■ **WHAT YOU ARE ASKED TO DO**
Set out every line of the records below as a Markdown table with the columns Number and Line, skipping blank lines. Leave the pictures out of the table.

Records taken from a collection
◆ ◆ ◆

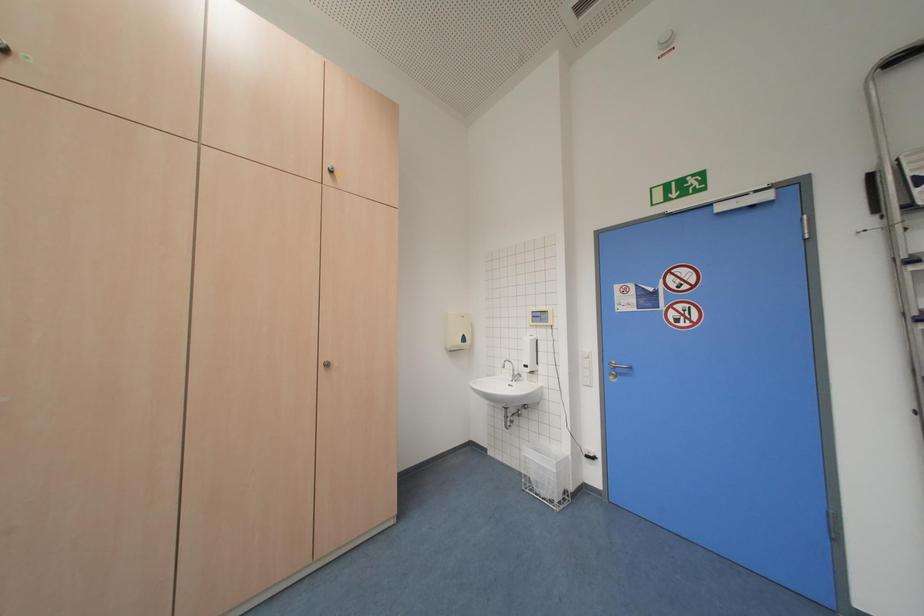
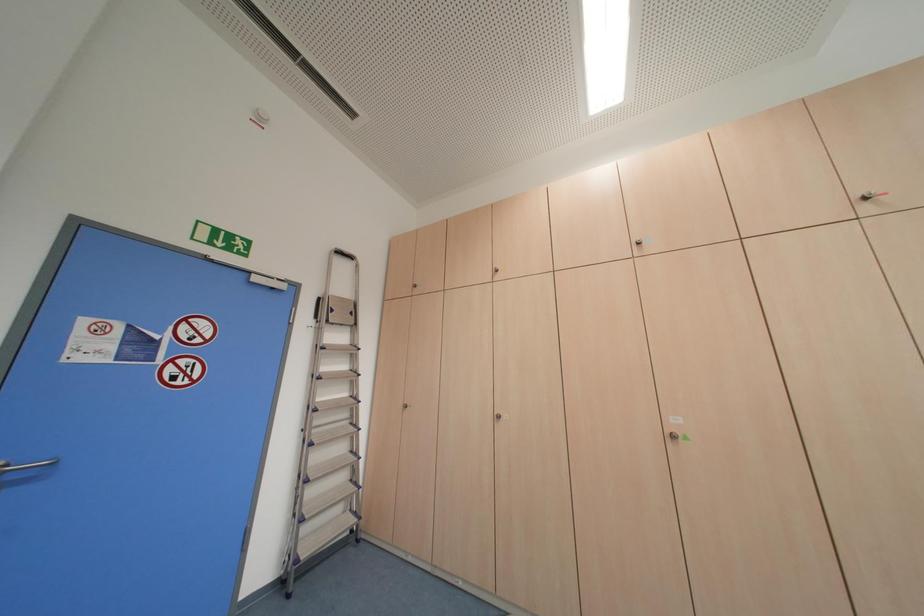
How did the camera likely rotate?

The rotation direction of the camera is right-up.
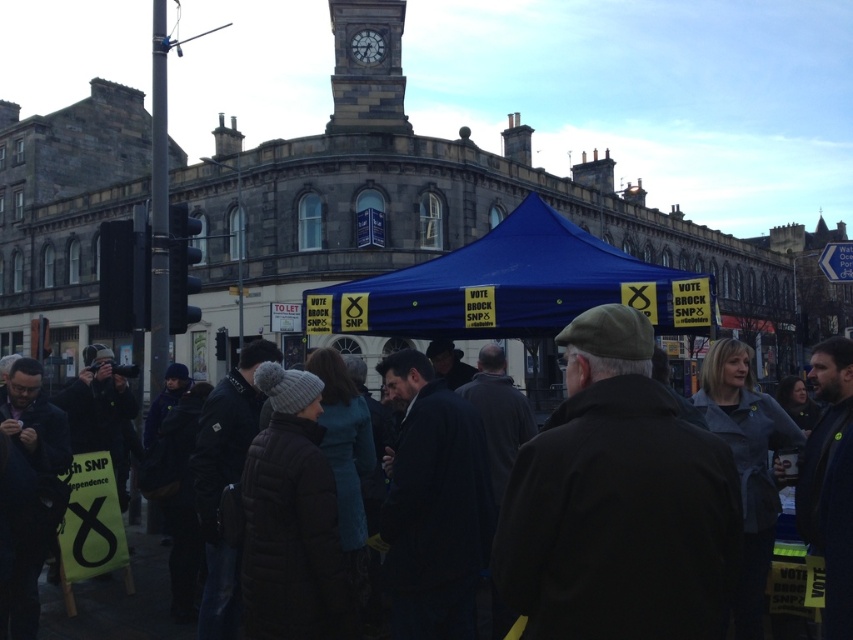
Question: Which object appears farthest from the camera in this image?

Choices:
 (A) stone clock tower at upper center
 (B) blue fabric canopy at center
 (C) dark gray wool coat at center
 (D) dark brown woolen coat at center

Answer: (A)

Question: Does blue fabric canopy at center come in front of dark gray wool coat at center?

Choices:
 (A) no
 (B) yes

Answer: (A)

Question: Which point is farther from the camera taking this photo?

Choices:
 (A) (355, 48)
 (B) (634, 305)
 (C) (375, 100)

Answer: (A)

Question: Which object is positioned farthest from the stone clock tower at upper center?

Choices:
 (A) dark brown woolen coat at center
 (B) dark gray stone clock at upper center
 (C) blue fabric canopy at center
 (D) dark gray wool coat at center

Answer: (A)

Question: Does dark brown woolen coat at center have a smaller size compared to dark gray stone clock at upper center?

Choices:
 (A) no
 (B) yes

Answer: (A)

Question: Is dark brown woolen coat at center behind blue fabric canopy at center?

Choices:
 (A) no
 (B) yes

Answer: (A)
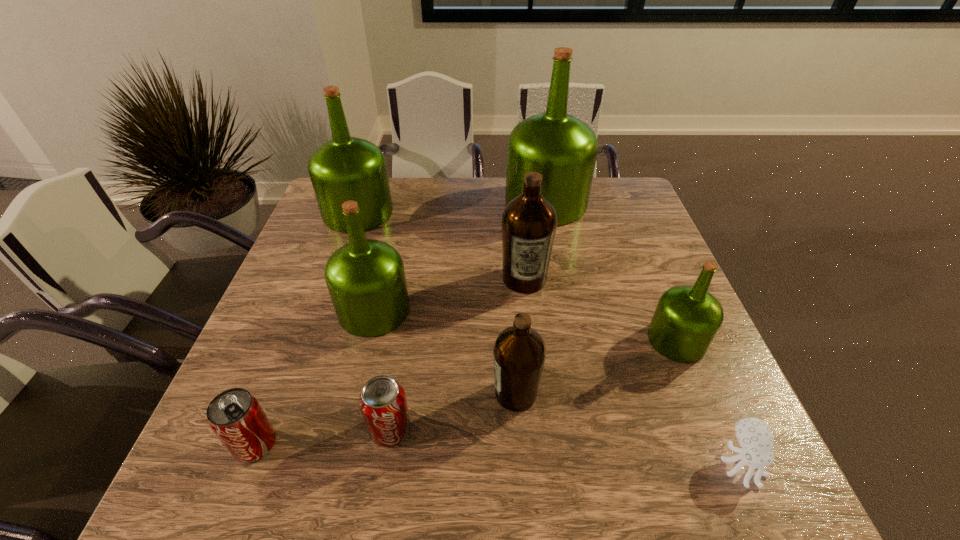
Identify the location of object present at the far left corner. (345, 168).

Identify the location of object situated at the near left corner. Image resolution: width=960 pixels, height=540 pixels. (236, 417).

Identify the location of object present at the near right corner. (754, 435).

You are a GUI agent. You are given a task and a screenshot of the screen. Output one action in this format:
    pyautogui.click(x=<x>, y=<y>)
    Task: Click on the vacant space at the far edge of the desktop
    The image size is (960, 540).
    Given the screenshot: What is the action you would take?
    (396, 202)

The height and width of the screenshot is (540, 960). In the image, there is a desktop. Find the location of `vacant space at the near edge`. vacant space at the near edge is located at coordinates (625, 500).

In the image, there is a desktop. Where is `vacant space at the left edge`? This screenshot has width=960, height=540. vacant space at the left edge is located at coordinates (294, 306).

Find the location of a particular element. vacant point at the right edge is located at coordinates (649, 311).

At what (x,y) coordinates should I click in order to perform the action: click on free region at the far right corner of the desktop. Please return your answer as a coordinate pair (x, y). The height and width of the screenshot is (540, 960). Looking at the image, I should click on click(x=591, y=200).

Where is `vacant space that is in between the red pop soda and the rightmost olive oil`? The image size is (960, 540). vacant space that is in between the red pop soda and the rightmost olive oil is located at coordinates (466, 392).

The height and width of the screenshot is (540, 960). What are the coordinates of `vacant area that lies between the tallest olive oil and the rightmost olive oil` in the screenshot? It's located at (612, 272).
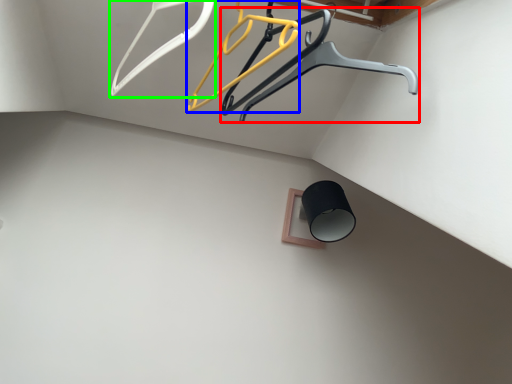
Question: Which is farther away from furniture (highlighted by a red box)? hanger (highlighted by a blue box) or hanger (highlighted by a green box)?

Choices:
 (A) hanger
 (B) hanger

Answer: (B)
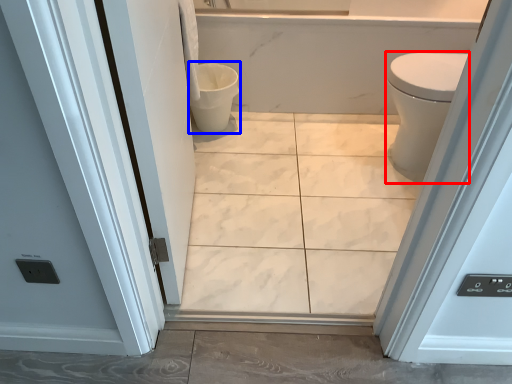
Question: Which of the following is the farthest to the observer, bidet (highlighted by a red box) or toilet bowl (highlighted by a blue box)?

Choices:
 (A) bidet
 (B) toilet bowl

Answer: (B)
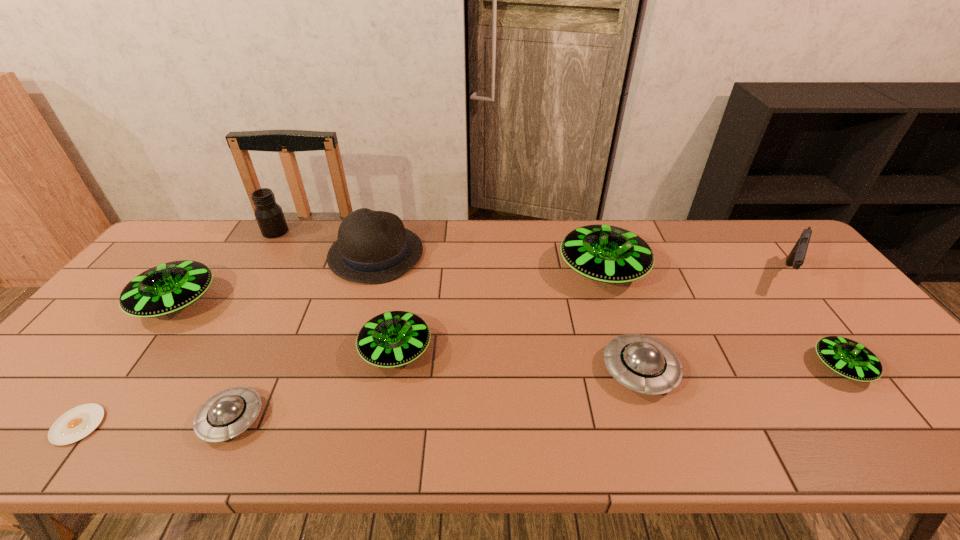
At what (x,y) coordinates should I click in order to perform the action: click on free spot between the sixth shortest object and the white egg yolk. Please return your answer as a coordinate pair (x, y). This screenshot has height=540, width=960. Looking at the image, I should click on (128, 363).

Identify which object is the eighth closest to the left gray saucer. Please provide its 2D coordinates. Your answer should be formatted as a tuple, i.e. [(x, y)], where the tuple contains the x and y coordinates of a point satisfying the conditions above.

[(850, 359)]

Point out which object is positioned as the third nearest to the leftmost green saucer. Please provide its 2D coordinates. Your answer should be formatted as a tuple, i.e. [(x, y)], where the tuple contains the x and y coordinates of a point satisfying the conditions above.

[(225, 415)]

Choose which saucer is the third nearest neighbor to the white egg yolk. Please provide its 2D coordinates. Your answer should be formatted as a tuple, i.e. [(x, y)], where the tuple contains the x and y coordinates of a point satisfying the conditions above.

[(392, 339)]

Identify the location of saucer that can be found as the fifth closest to the jar. (641, 363).

Choose which green saucer is the third nearest neighbor to the bowler hat. Please provide its 2D coordinates. Your answer should be formatted as a tuple, i.e. [(x, y)], where the tuple contains the x and y coordinates of a point satisfying the conditions above.

[(609, 254)]

Identify which green saucer is located as the nearest to the second smallest green saucer. Please provide its 2D coordinates. Your answer should be formatted as a tuple, i.e. [(x, y)], where the tuple contains the x and y coordinates of a point satisfying the conditions above.

[(609, 254)]

Find the location of a particular element. The image size is (960, 540). vacant region that satisfies the following two spatial constraints: 1. on the front-facing side of the bowler hat; 2. on the right side of the second green saucer from left to right is located at coordinates (348, 350).

Where is `vacant space that satisfies the following two spatial constraints: 1. on the back side of the smaller gray saucer; 2. on the left side of the third green saucer from right to left`? The height and width of the screenshot is (540, 960). vacant space that satisfies the following two spatial constraints: 1. on the back side of the smaller gray saucer; 2. on the left side of the third green saucer from right to left is located at coordinates (264, 350).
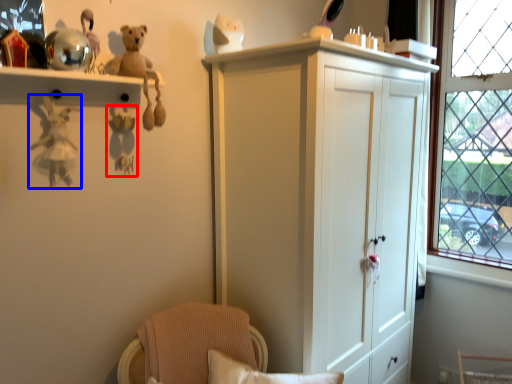
Question: Which object appears closest to the camera in this image, toy (highlighted by a red box) or toy (highlighted by a blue box)?

Choices:
 (A) toy
 (B) toy

Answer: (B)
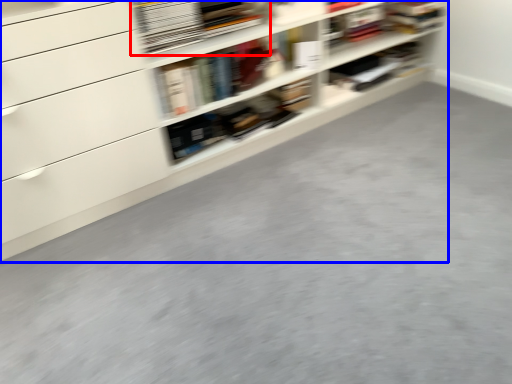
Question: Among these objects, which one is farthest to the camera, book (highlighted by a red box) or shelf (highlighted by a blue box)?

Choices:
 (A) book
 (B) shelf

Answer: (A)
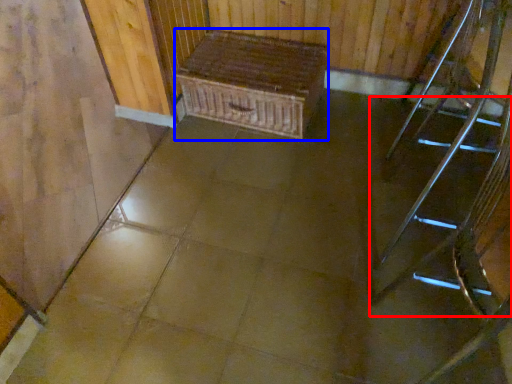
Question: Which of the following is the closest to the observer, stairs (highlighted by a red box) or furniture (highlighted by a blue box)?

Choices:
 (A) stairs
 (B) furniture

Answer: (A)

◆ ◆ ◆

■ **ANSWER SPACE**
| Number | Line |
|---|---|
| 1 | How did the camera likely rotate? |
| 2 | The rotation direction of the camera is right-up. |
| 3 | Question: Which object appears farthest from the camera in this image? |
| 4 | Choices: |
| 5 |  (A) stone clock tower at upper center |
| 6 |  (B) blue fabric canopy at center |
| 7 |  (C) dark gray wool coat at center |
| 8 |  (D) dark brown woolen coat at center |
| 9 | Answer: (A) |
| 10 | Question: Does blue fabric canopy at center come in front of dark gray wool coat at center? |
| 11 | Choices: |
| 12 |  (A) no |
| 13 |  (B) yes |
| 14 | Answer: (A) |
| 15 | Question: Which point is farther from the camera taking this photo? |
| 16 | Choices: |
| 17 |  (A) (355, 48) |
| 18 |  (B) (634, 305) |
| 19 |  (C) (375, 100) |
| 20 | Answer: (A) |
| 21 | Question: Which object is positioned farthest from the stone clock tower at upper center? |
| 22 | Choices: |
| 23 |  (A) dark brown woolen coat at center |
| 24 |  (B) dark gray stone clock at upper center |
| 25 |  (C) blue fabric canopy at center |
| 26 |  (D) dark gray wool coat at center |
| 27 | Answer: (A) |
| 28 | Question: Does dark brown woolen coat at center have a smaller size compared to dark gray stone clock at upper center? |
| 29 | Choices: |
| 30 |  (A) no |
| 31 |  (B) yes |
| 32 | Answer: (A) |
| 33 | Question: Is dark brown woolen coat at center behind blue fabric canopy at center? |
| 34 | Choices: |
| 35 |  (A) no |
| 36 |  (B) yes |
| 37 | Answer: (A) |
| 38 | Identify the location of object present at the far left corner. (345, 168). |
| 39 | Identify the location of object situated at the near left corner. Image resolution: width=960 pixels, height=540 pixels. (236, 417). |
| 40 | Identify the location of object present at the near right corner. (754, 435). |
| 41 | You are a GUI agent. You are given a task and a screenshot of the screen. Output one action in this format: |
| 42 |     pyautogui.click(x=<x>, y=<y>) |
| 43 |     Task: Click on the vacant space at the far edge of the desktop |
| 44 |     The image size is (960, 540). |
| 45 |     Given the screenshot: What is the action you would take? |
| 46 |     (396, 202) |
| 47 | The height and width of the screenshot is (540, 960). In the image, there is a desktop. Find the location of `vacant space at the near edge`. vacant space at the near edge is located at coordinates (625, 500). |
| 48 | In the image, there is a desktop. Where is `vacant space at the left edge`? This screenshot has width=960, height=540. vacant space at the left edge is located at coordinates (294, 306). |
| 49 | Find the location of a particular element. vacant point at the right edge is located at coordinates (649, 311). |
| 50 | At what (x,y) coordinates should I click in order to perform the action: click on free region at the far right corner of the desktop. Please return your answer as a coordinate pair (x, y). The height and width of the screenshot is (540, 960). Looking at the image, I should click on click(x=591, y=200). |
| 51 | Where is `vacant space that is in between the red pop soda and the rightmost olive oil`? The image size is (960, 540). vacant space that is in between the red pop soda and the rightmost olive oil is located at coordinates (466, 392). |
| 52 | The height and width of the screenshot is (540, 960). What are the coordinates of `vacant area that lies between the tallest olive oil and the rightmost olive oil` in the screenshot? It's located at (612, 272). |
| 53 | Question: Which is farther away from furniture (highlighted by a red box)? hanger (highlighted by a blue box) or hanger (highlighted by a green box)? |
| 54 | Choices: |
| 55 |  (A) hanger |
| 56 |  (B) hanger |
| 57 | Answer: (B) |
| 58 | Question: Which of the following is the farthest to the observer, bidet (highlighted by a red box) or toilet bowl (highlighted by a blue box)? |
| 59 | Choices: |
| 60 |  (A) bidet |
| 61 |  (B) toilet bowl |
| 62 | Answer: (B) |
| 63 | At what (x,y) coordinates should I click in order to perform the action: click on free spot between the sixth shortest object and the white egg yolk. Please return your answer as a coordinate pair (x, y). This screenshot has height=540, width=960. Looking at the image, I should click on (128, 363). |
| 64 | Identify which object is the eighth closest to the left gray saucer. Please provide its 2D coordinates. Your answer should be formatted as a tuple, i.e. [(x, y)], where the tuple contains the x and y coordinates of a point satisfying the conditions above. |
| 65 | [(850, 359)] |
| 66 | Point out which object is positioned as the third nearest to the leftmost green saucer. Please provide its 2D coordinates. Your answer should be formatted as a tuple, i.e. [(x, y)], where the tuple contains the x and y coordinates of a point satisfying the conditions above. |
| 67 | [(225, 415)] |
| 68 | Choose which saucer is the third nearest neighbor to the white egg yolk. Please provide its 2D coordinates. Your answer should be formatted as a tuple, i.e. [(x, y)], where the tuple contains the x and y coordinates of a point satisfying the conditions above. |
| 69 | [(392, 339)] |
| 70 | Identify the location of saucer that can be found as the fifth closest to the jar. (641, 363). |
| 71 | Choose which green saucer is the third nearest neighbor to the bowler hat. Please provide its 2D coordinates. Your answer should be formatted as a tuple, i.e. [(x, y)], where the tuple contains the x and y coordinates of a point satisfying the conditions above. |
| 72 | [(609, 254)] |
| 73 | Identify which green saucer is located as the nearest to the second smallest green saucer. Please provide its 2D coordinates. Your answer should be formatted as a tuple, i.e. [(x, y)], where the tuple contains the x and y coordinates of a point satisfying the conditions above. |
| 74 | [(609, 254)] |
| 75 | Find the location of a particular element. The image size is (960, 540). vacant region that satisfies the following two spatial constraints: 1. on the front-facing side of the bowler hat; 2. on the right side of the second green saucer from left to right is located at coordinates (348, 350). |
| 76 | Where is `vacant space that satisfies the following two spatial constraints: 1. on the back side of the smaller gray saucer; 2. on the left side of the third green saucer from right to left`? The height and width of the screenshot is (540, 960). vacant space that satisfies the following two spatial constraints: 1. on the back side of the smaller gray saucer; 2. on the left side of the third green saucer from right to left is located at coordinates (264, 350). |
| 77 | Question: Which object appears closest to the camera in this image, toy (highlighted by a red box) or toy (highlighted by a blue box)? |
| 78 | Choices: |
| 79 |  (A) toy |
| 80 |  (B) toy |
| 81 | Answer: (B) |
| 82 | Question: Among these objects, which one is farthest to the camera, book (highlighted by a red box) or shelf (highlighted by a blue box)? |
| 83 | Choices: |
| 84 |  (A) book |
| 85 |  (B) shelf |
| 86 | Answer: (A) |
| 87 | Question: Which of the following is the closest to the observer, stairs (highlighted by a red box) or furniture (highlighted by a blue box)? |
| 88 | Choices: |
| 89 |  (A) stairs |
| 90 |  (B) furniture |
| 91 | Answer: (A) |